From the line containing "turquoise can: [133,138,227,285]" to the end of the listing, copy each line exactly and leave out all others.

## Exercise materials:
+++++

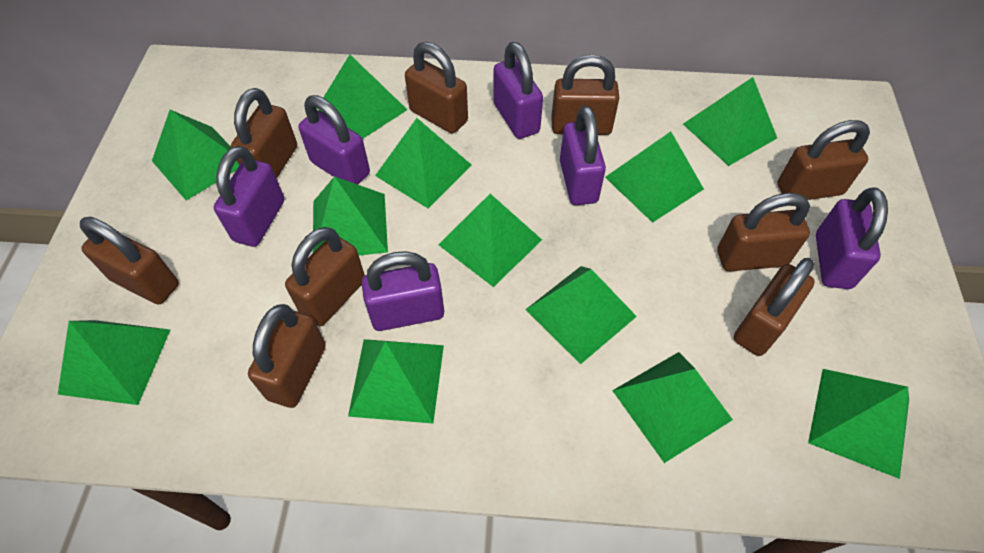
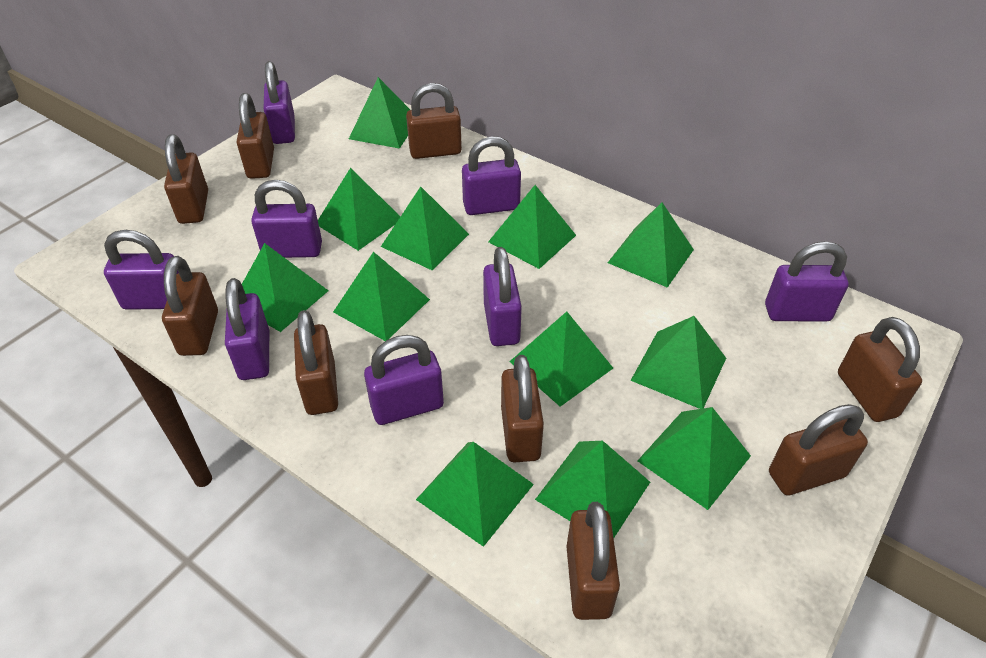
purple padlock: [214,146,284,247] [298,95,370,185] [362,251,444,331] [493,42,543,139] [560,105,606,205] [816,187,888,289] = 6 -> [104,230,179,310] [225,278,269,380] [251,180,322,258] [263,61,295,144] [364,335,444,425] [462,136,521,215] [483,247,522,346] [765,241,848,322] = 8

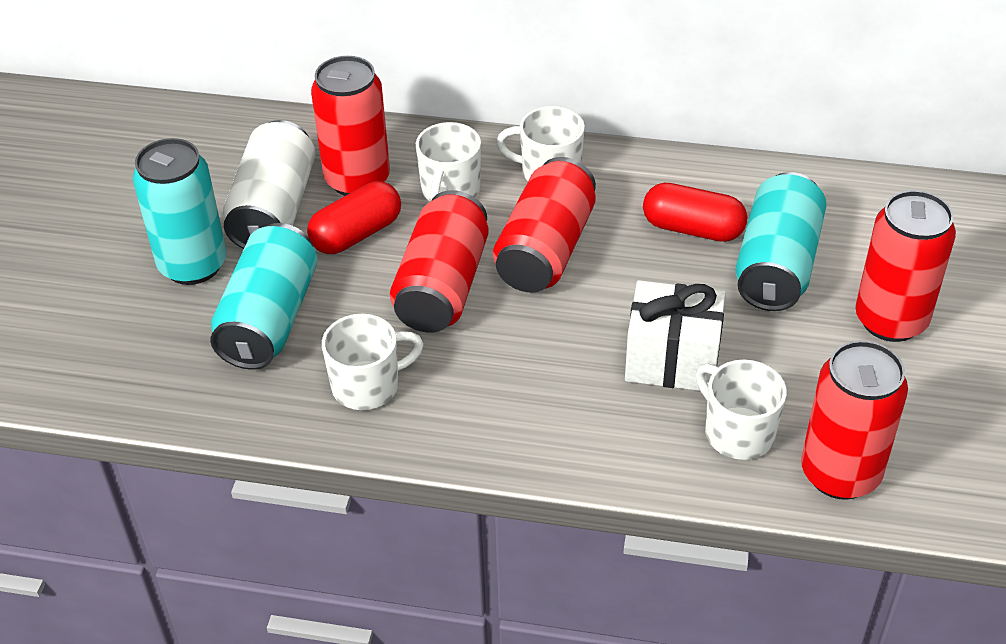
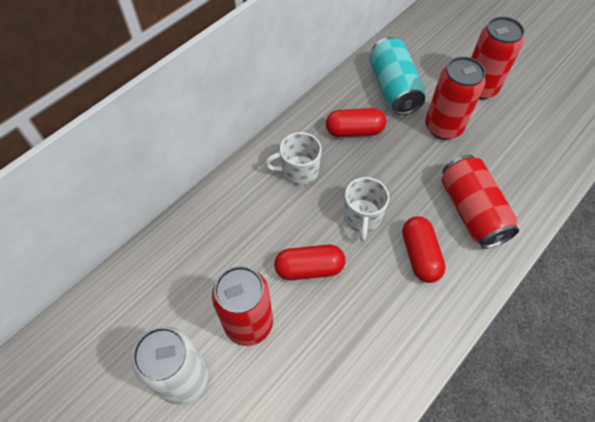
red can: [311,56,390,196] [390,190,489,333] [493,157,596,293] [801,340,908,500] [855,190,956,342] = 5 -> [212,266,273,346] [425,57,486,140] [441,155,519,249] [471,17,524,100] = 4
red capsule: [307,181,401,254] [643,183,747,242] = 2 -> [274,245,345,280] [326,108,386,137] [402,216,446,283] = 3
turquoise can: [133,138,227,285] [210,223,318,370] [735,172,827,311] = 3 -> [369,37,425,115] = 1
white gift: [625,280,725,391] = 1 -> none = 0
white mug: [322,314,424,410] [416,122,481,202] [496,106,585,181] [696,360,787,460] = 4 -> [265,132,322,185] [343,177,389,241] = 2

+++++

## Answer:
turquoise can: [133,138,227,285] [210,223,318,370] [735,172,827,311] = 3 -> [369,37,425,115] = 1
white gift: [625,280,725,391] = 1 -> none = 0
white mug: [322,314,424,410] [416,122,481,202] [496,106,585,181] [696,360,787,460] = 4 -> [265,132,322,185] [343,177,389,241] = 2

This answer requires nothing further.